··· TASK INPUT ···

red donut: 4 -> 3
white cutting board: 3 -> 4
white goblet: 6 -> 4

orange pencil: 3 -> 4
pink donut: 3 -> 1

···
··· TASK INPUT ···

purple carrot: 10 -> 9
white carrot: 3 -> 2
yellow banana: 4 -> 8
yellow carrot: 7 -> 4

···

**TASK INSTRUCTIONS**
Lines wanted from the listing above: the line with "red donut: 4 -> 3" up to and including the line with "pink donut: 3 -> 1". Please write them out exactly, adding nothing else.

**EXPECTED OUTPUT**
red donut: 4 -> 3
white cutting board: 3 -> 4
white goblet: 6 -> 4

orange pencil: 3 -> 4
pink donut: 3 -> 1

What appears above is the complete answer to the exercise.